Extracted information:
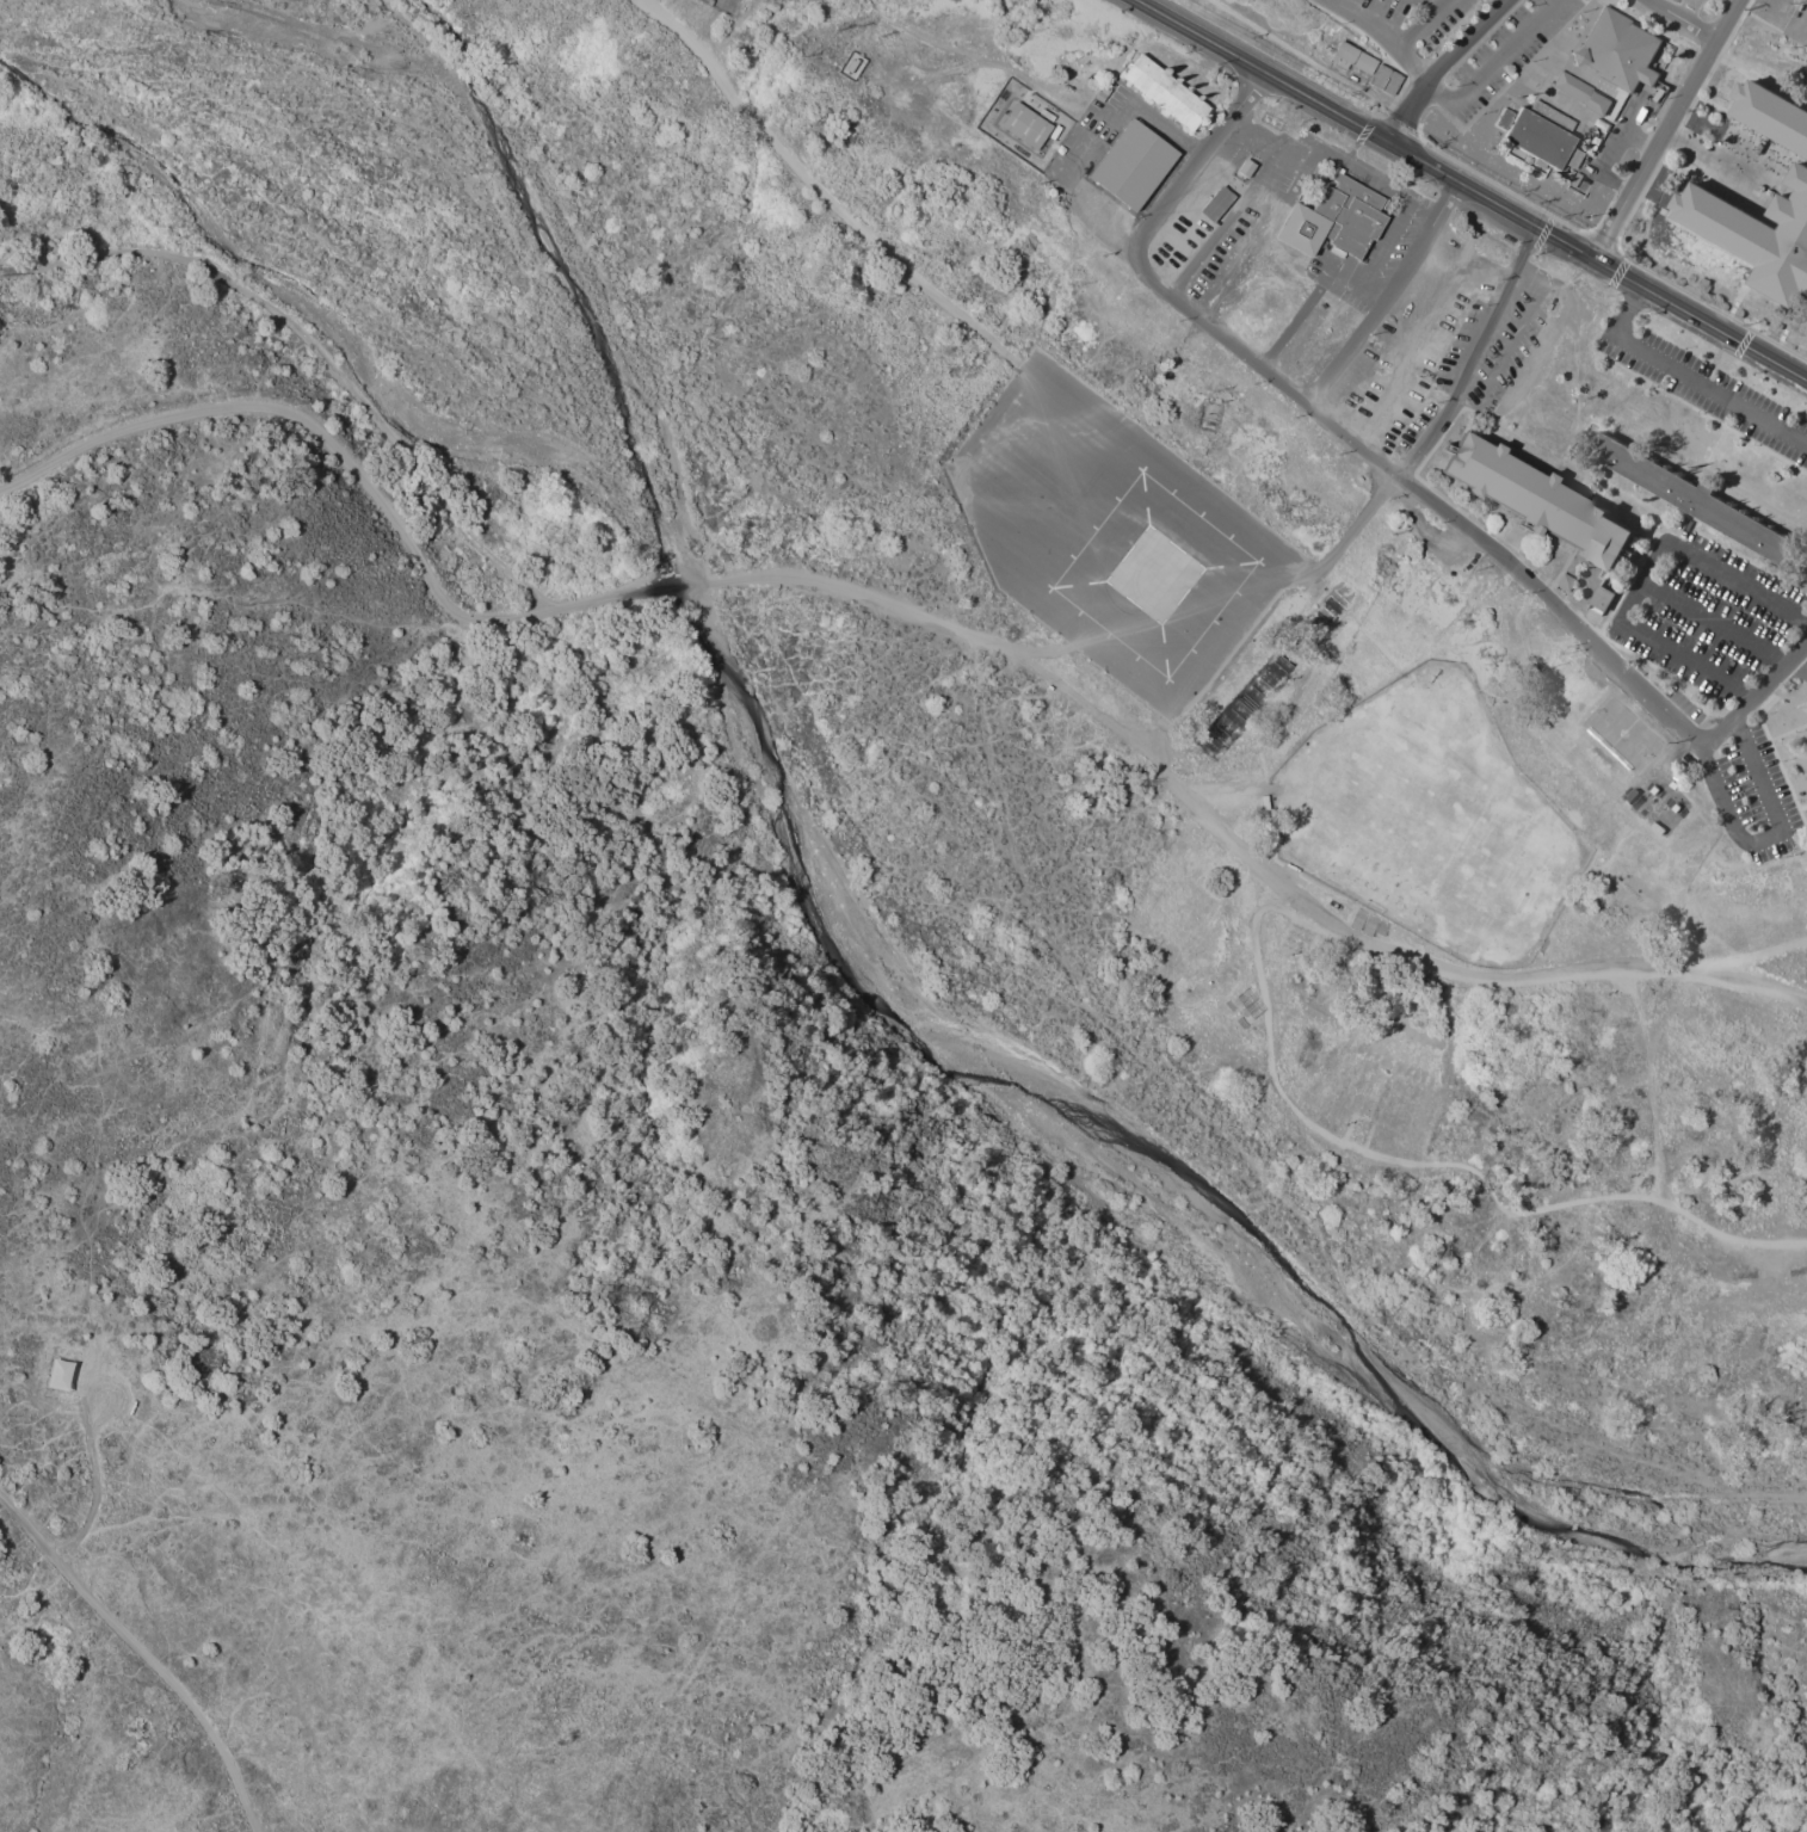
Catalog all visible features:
road: (1427, 5)
road: (1435, 12)
road: (1171, 21)
road: (1682, 22)
road: (1376, 40)
building: (1616, 50)
road: (1408, 55)
building: (1352, 60)
road: (1495, 66)
road: (1442, 68)
road: (1297, 92)
building: (1611, 92)
building: (1162, 94)
building: (1578, 94)
building: (1024, 126)
road: (1670, 130)
road: (1165, 131)
building: (1536, 131)
road: (1424, 163)
building: (1130, 166)
building: (1243, 169)
building: (1800, 169)
building: (1332, 221)
road: (1634, 283)
road: (976, 291)
road: (1386, 294)
road: (318, 352)
road: (1337, 425)
road: (356, 478)
road: (1405, 479)
building: (1685, 495)
building: (1535, 503)
road: (1652, 585)
building: (1602, 599)
road: (1716, 627)
road: (1755, 694)
road: (1294, 715)
road: (1182, 795)
road: (1774, 833)
road: (1749, 990)
road: (1660, 1040)
building: (57, 1377)
road: (144, 1657)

Problem details: Reproduce the data above without a single change, please, but without its pictures.

Exercise output:
Catalog all visible features:
road: (1427, 5)
road: (1435, 12)
road: (1171, 21)
road: (1682, 22)
road: (1376, 40)
building: (1616, 50)
road: (1408, 55)
building: (1352, 60)
road: (1495, 66)
road: (1442, 68)
road: (1297, 92)
building: (1611, 92)
building: (1162, 94)
building: (1578, 94)
building: (1024, 126)
road: (1670, 130)
road: (1165, 131)
building: (1536, 131)
road: (1424, 163)
building: (1130, 166)
building: (1243, 169)
building: (1800, 169)
building: (1332, 221)
road: (1634, 283)
road: (976, 291)
road: (1386, 294)
road: (318, 352)
road: (1337, 425)
road: (356, 478)
road: (1405, 479)
building: (1685, 495)
building: (1535, 503)
road: (1652, 585)
building: (1602, 599)
road: (1716, 627)
road: (1755, 694)
road: (1294, 715)
road: (1182, 795)
road: (1774, 833)
road: (1749, 990)
road: (1660, 1040)
building: (57, 1377)
road: (144, 1657)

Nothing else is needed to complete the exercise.